Task brief: Only one stretch of the listing below is wanted. Begin at the line that has "green brick F10", stop after the line that has "orange cone D1", and repeat every line in between exactly.

Exercise input:

+---+

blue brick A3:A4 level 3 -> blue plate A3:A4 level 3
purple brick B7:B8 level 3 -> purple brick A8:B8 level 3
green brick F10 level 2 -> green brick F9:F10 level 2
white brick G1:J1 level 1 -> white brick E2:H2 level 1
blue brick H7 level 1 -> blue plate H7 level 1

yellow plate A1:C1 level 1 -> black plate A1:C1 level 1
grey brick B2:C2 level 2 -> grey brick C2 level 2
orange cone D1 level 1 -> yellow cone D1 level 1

+---+

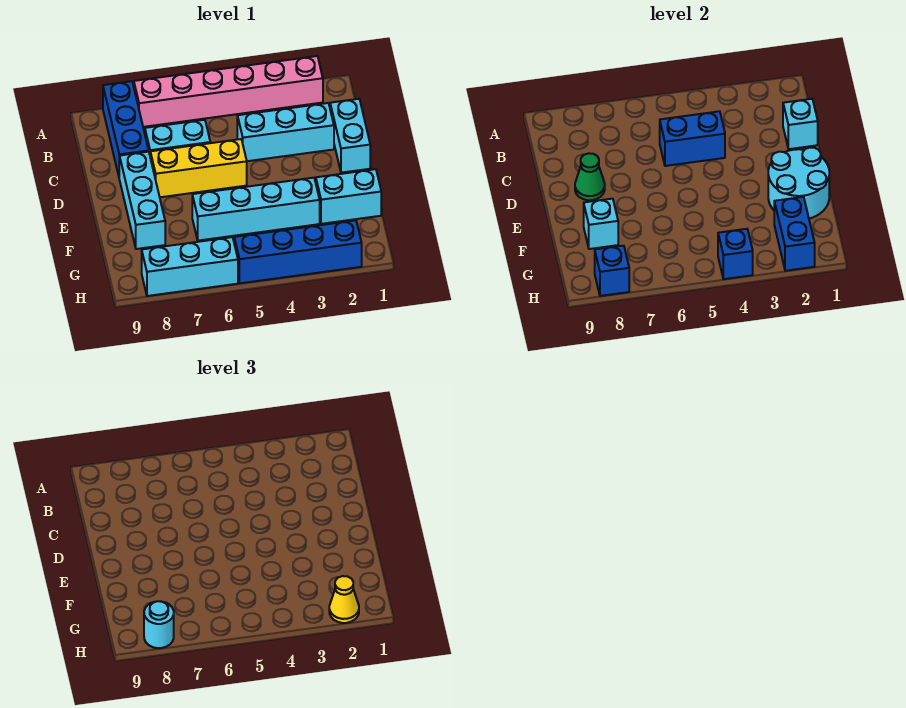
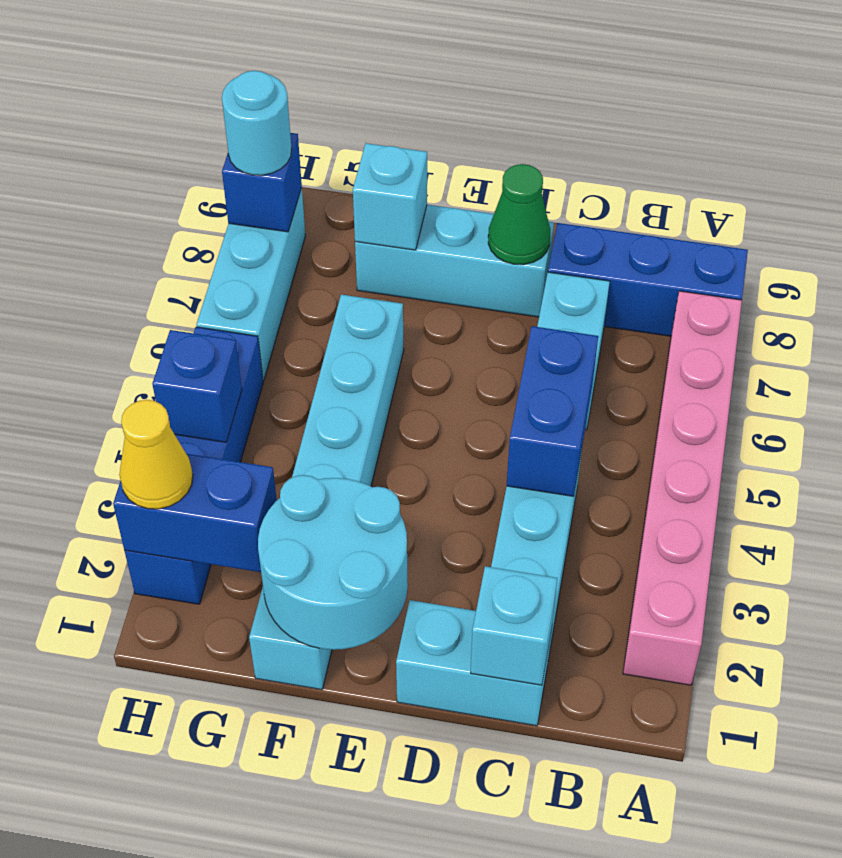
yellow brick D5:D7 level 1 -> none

+---+

Response to the exercise:
green brick F10 level 2 -> green brick F9:F10 level 2
white brick G1:J1 level 1 -> white brick E2:H2 level 1
blue brick H7 level 1 -> blue plate H7 level 1

yellow plate A1:C1 level 1 -> black plate A1:C1 level 1
grey brick B2:C2 level 2 -> grey brick C2 level 2
orange cone D1 level 1 -> yellow cone D1 level 1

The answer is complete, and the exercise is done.